[Brief] Transcribe all records exactly; omit pictures.

[Dataset]
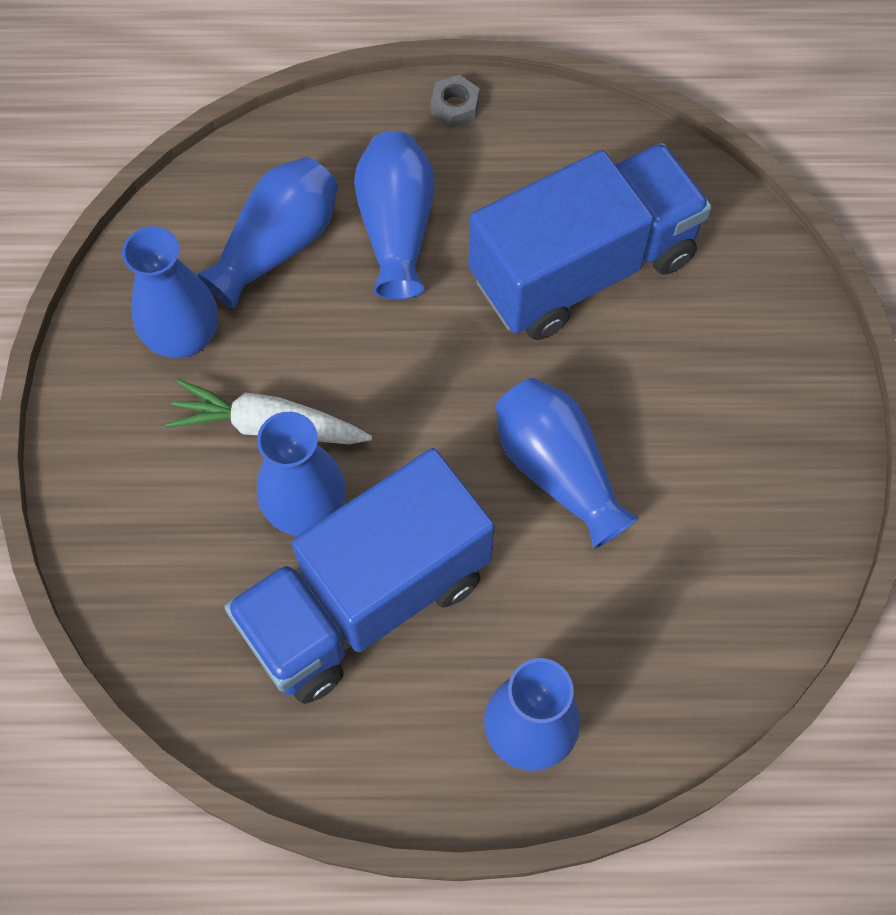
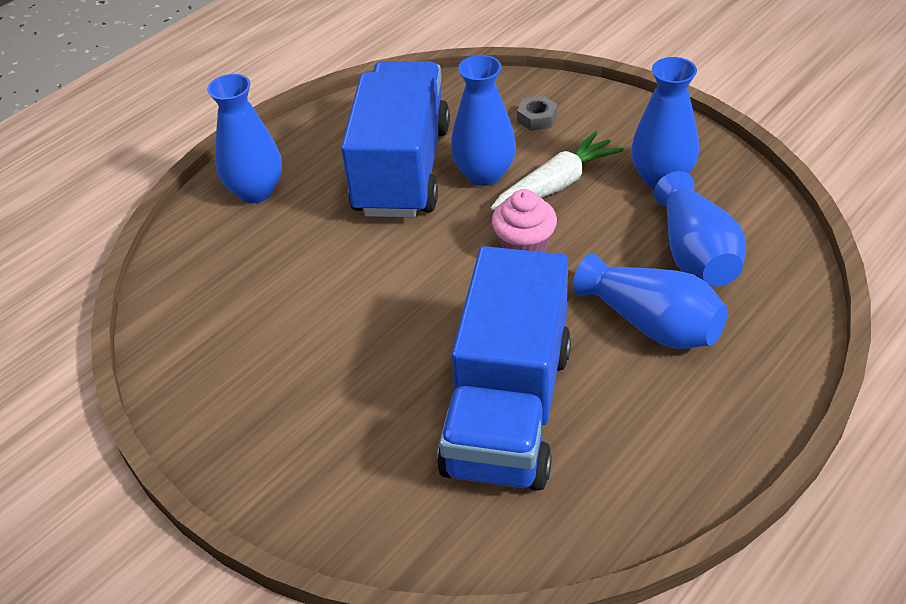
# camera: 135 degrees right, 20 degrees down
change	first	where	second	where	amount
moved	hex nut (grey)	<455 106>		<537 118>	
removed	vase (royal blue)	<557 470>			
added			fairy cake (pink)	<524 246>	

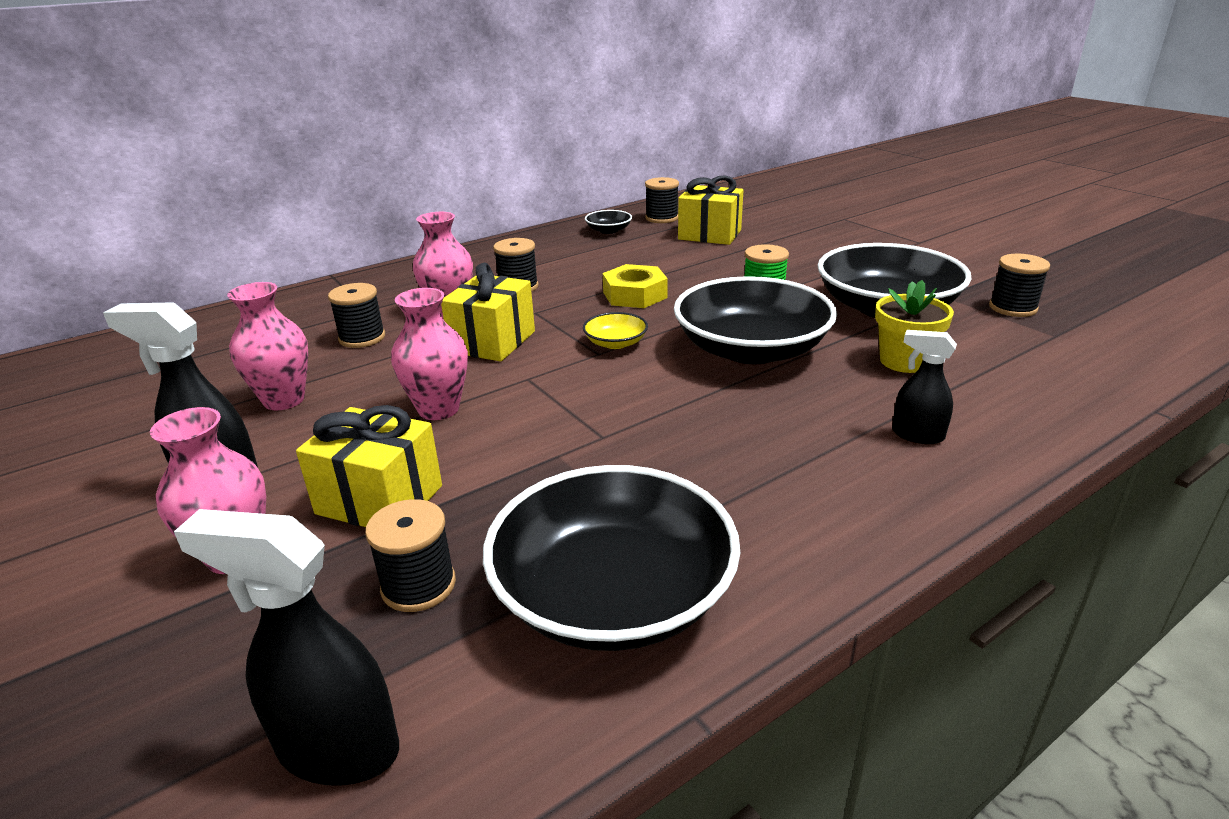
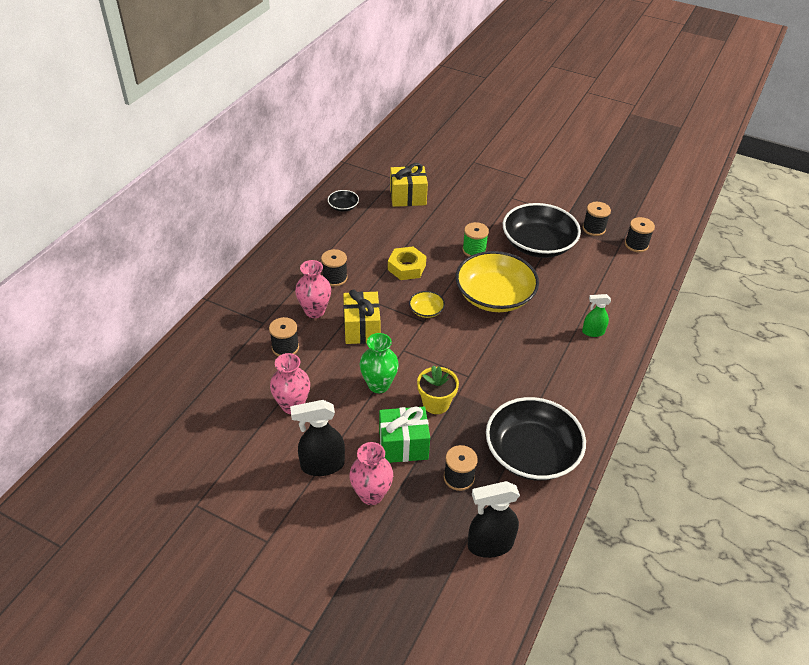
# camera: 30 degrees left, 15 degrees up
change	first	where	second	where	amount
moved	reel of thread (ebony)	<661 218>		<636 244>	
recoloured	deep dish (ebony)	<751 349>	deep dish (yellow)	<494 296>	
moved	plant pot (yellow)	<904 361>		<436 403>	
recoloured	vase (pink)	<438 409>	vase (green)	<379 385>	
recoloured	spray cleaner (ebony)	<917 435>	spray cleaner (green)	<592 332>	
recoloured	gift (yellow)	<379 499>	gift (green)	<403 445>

[Answer section]
# camera: 135 degrees right, 20 degrees down
change	first	where	second	where	amount
moved	hex nut (grey)	<455 106>		<537 118>	
removed	vase (royal blue)	<557 470>			
added			fairy cake (pink)	<524 246>	

# camera: 30 degrees left, 15 degrees up
change	first	where	second	where	amount
moved	reel of thread (ebony)	<661 218>		<636 244>	
recoloured	deep dish (ebony)	<751 349>	deep dish (yellow)	<494 296>	
moved	plant pot (yellow)	<904 361>		<436 403>	
recoloured	vase (pink)	<438 409>	vase (green)	<379 385>	
recoloured	spray cleaner (ebony)	<917 435>	spray cleaner (green)	<592 332>	
recoloured	gift (yellow)	<379 499>	gift (green)	<403 445>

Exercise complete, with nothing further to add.